_Activity_
The line containing "SCALE2 pin DT: TX -> A7" marks the start; extract exactly from it through the last line of the entries, and omit any pictures.
-- -- --
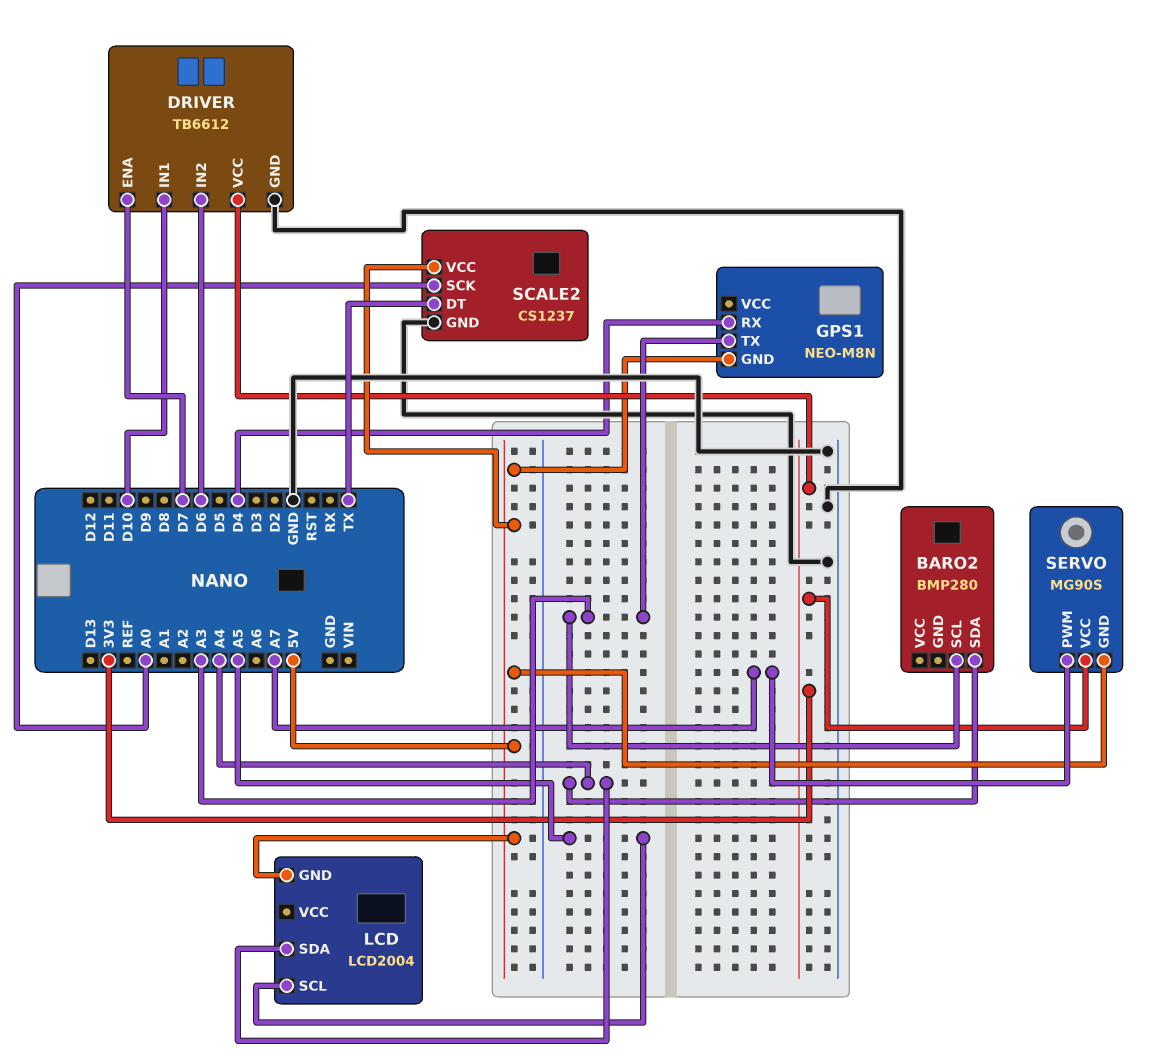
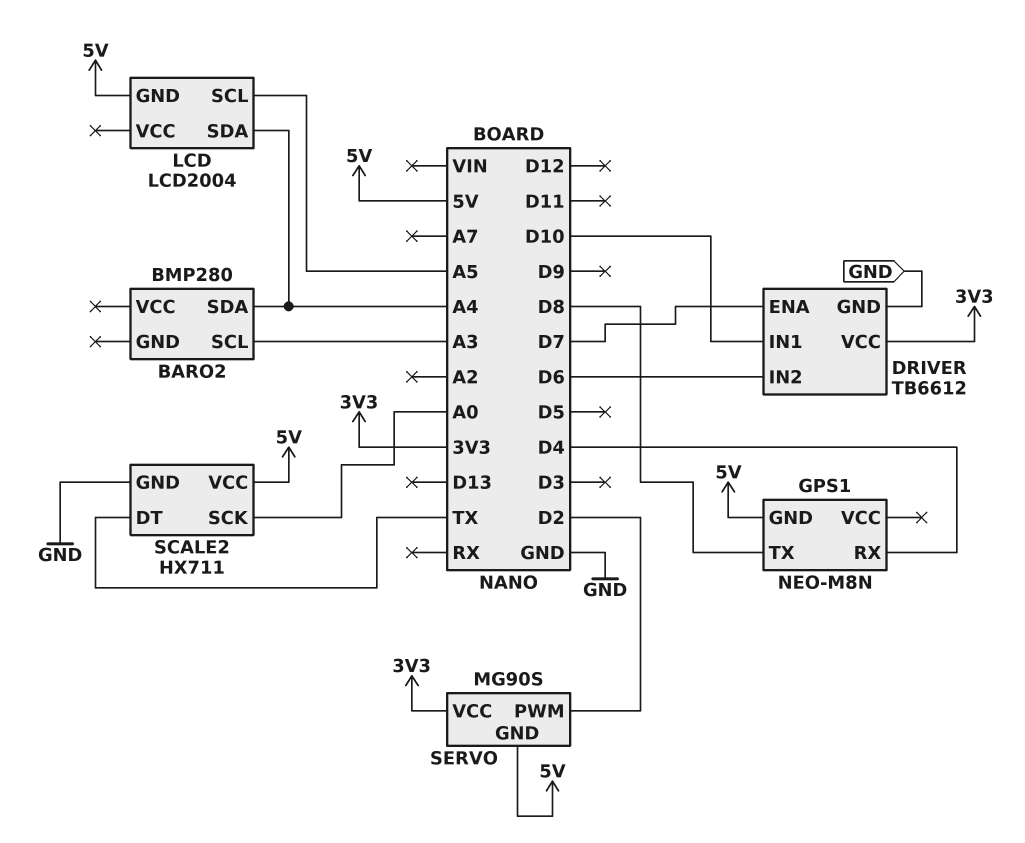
GPS1 pin TX: A3 -> D8
SCALE2: CS1237 -> HX711
SERVO pin PWM: A7 -> D2

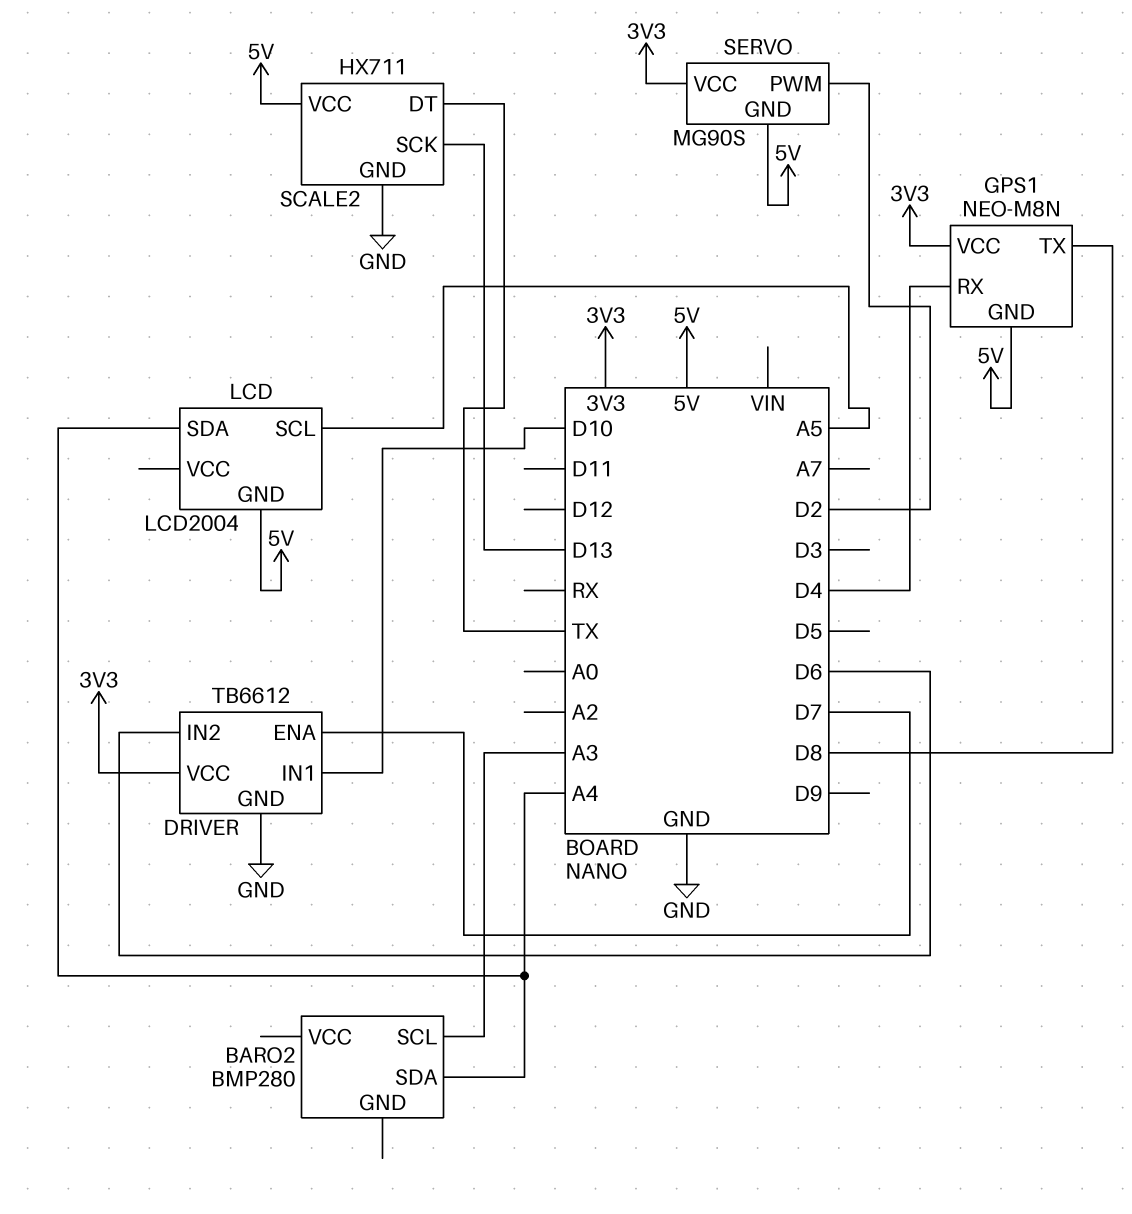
GPS1 pin VCC: none -> 3V3
SCALE2 pin SCK: A0 -> D13

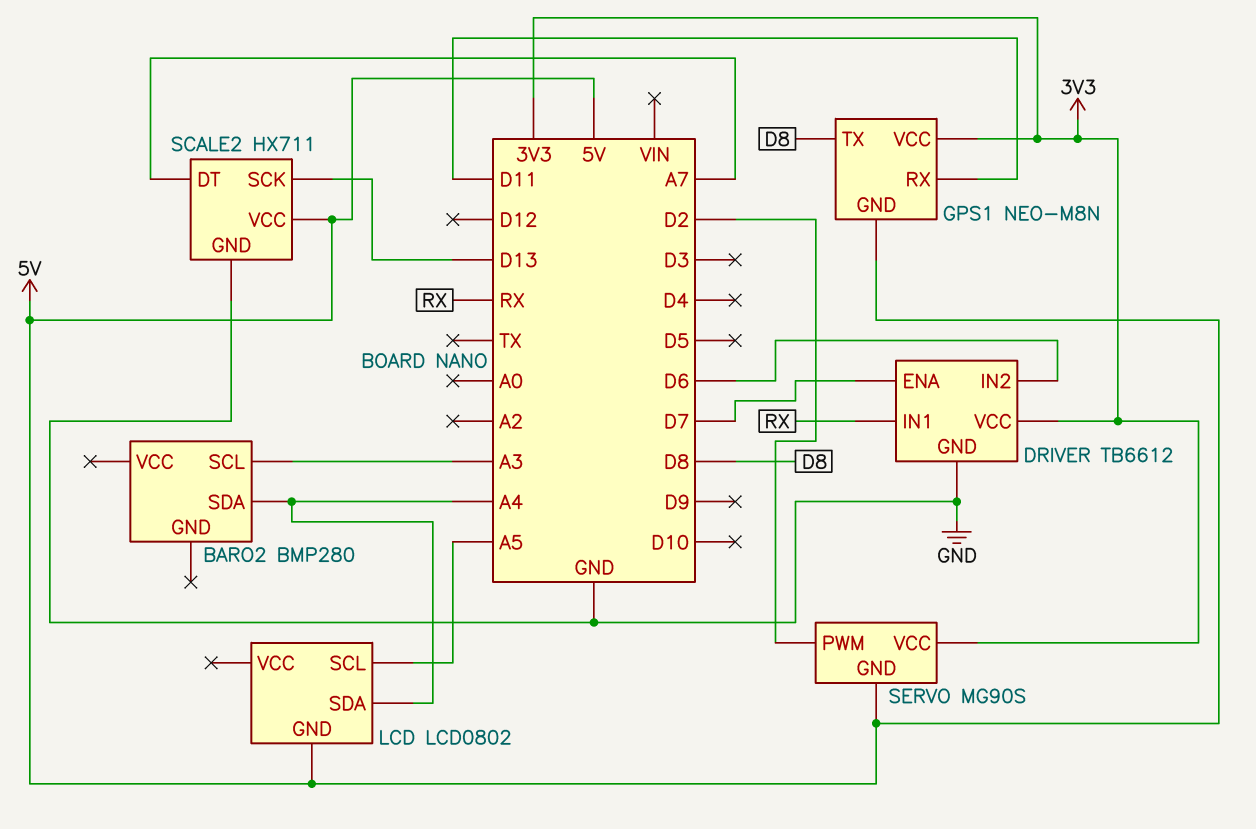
DRIVER pin IN1: D10 -> RX
GPS1 pin RX: D4 -> D11
LCD: LCD2004 -> LCD0802
SCALE2 pin DT: TX -> A7

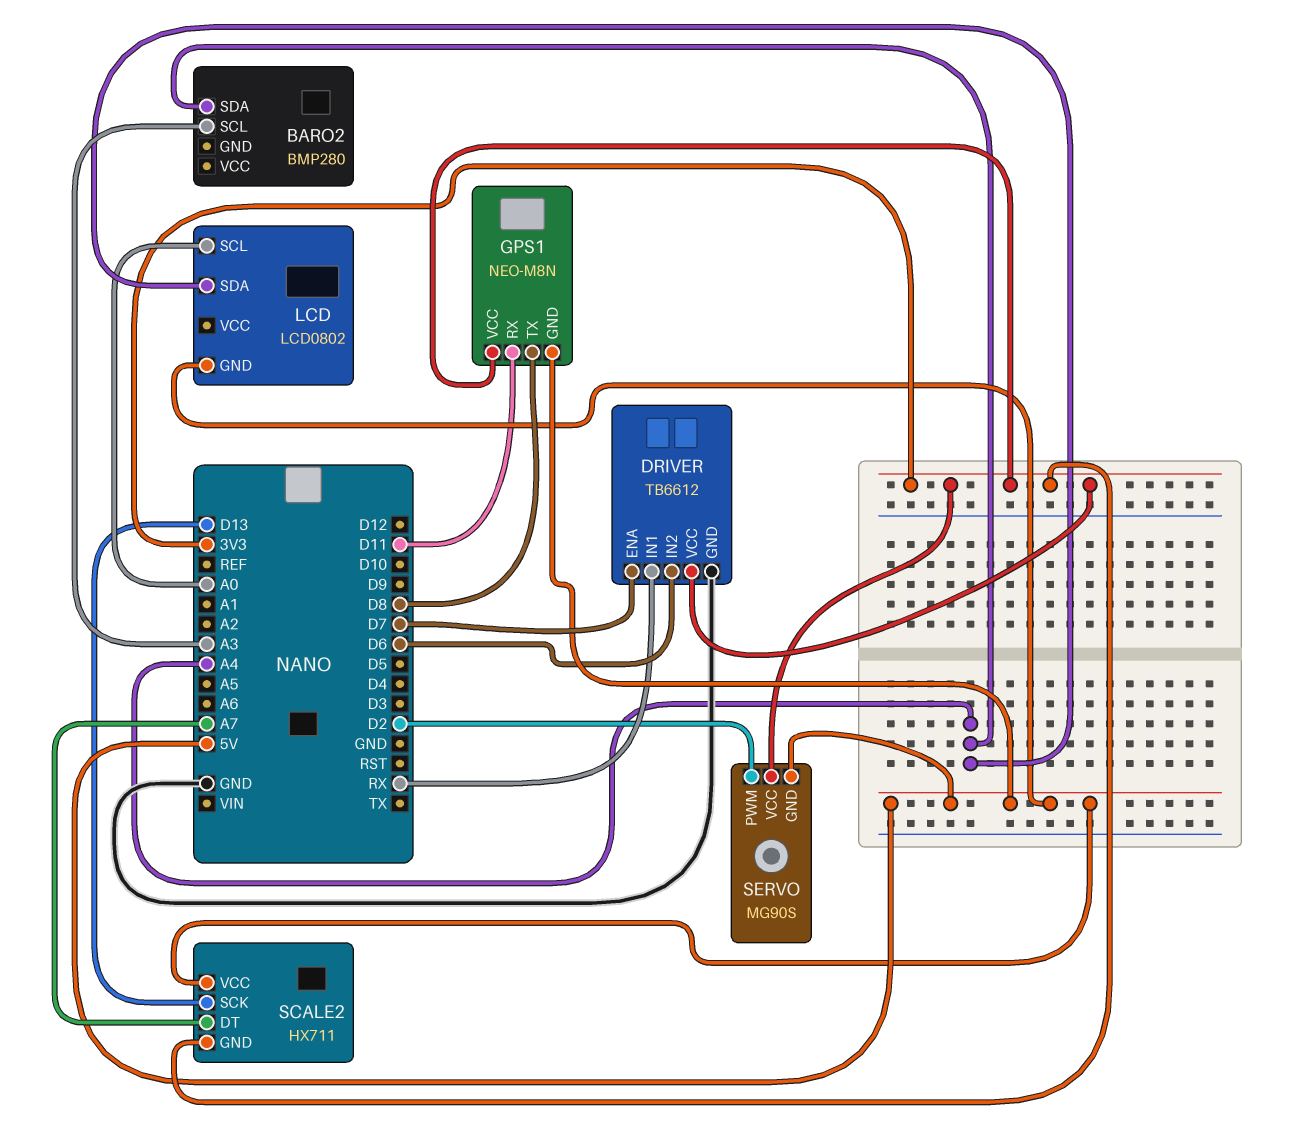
LCD pin SCL: A5 -> A0
SCALE2 pin GND: GND -> 3V3

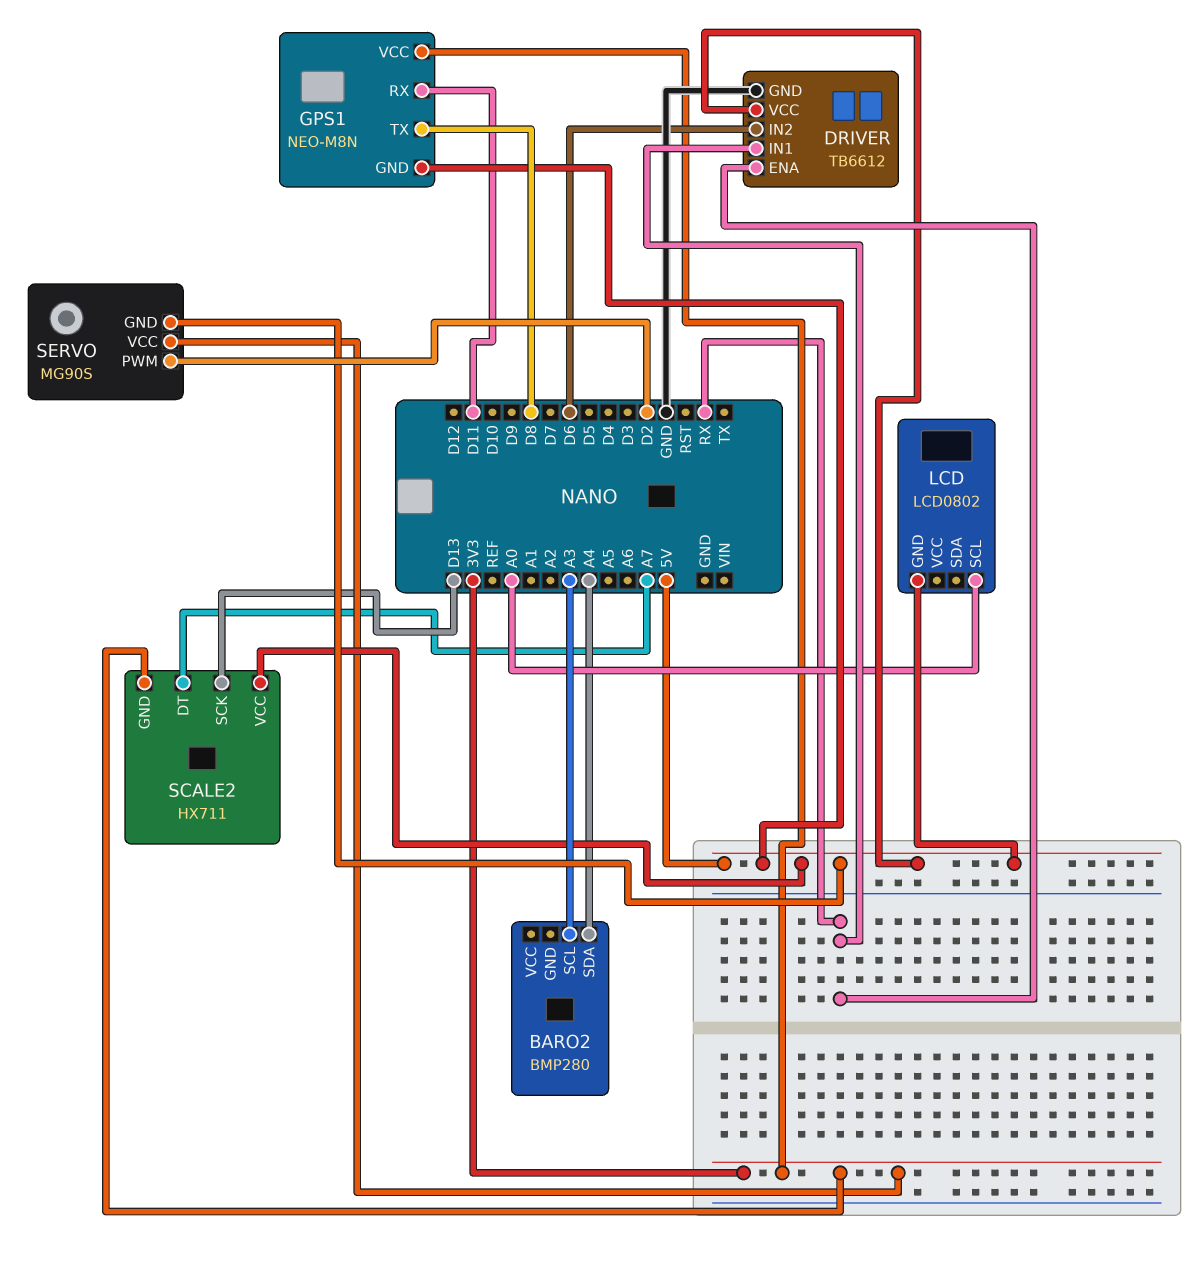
DRIVER pin ENA: D7 -> RX
DRIVER pin VCC: 3V3 -> 5V
LCD pin SDA: A4 -> none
-- -- --
_Answer for the task_
SCALE2 pin DT: TX -> A7

LCD pin SCL: A5 -> A0
SCALE2 pin GND: GND -> 3V3

DRIVER pin ENA: D7 -> RX
DRIVER pin VCC: 3V3 -> 5V
LCD pin SDA: A4 -> none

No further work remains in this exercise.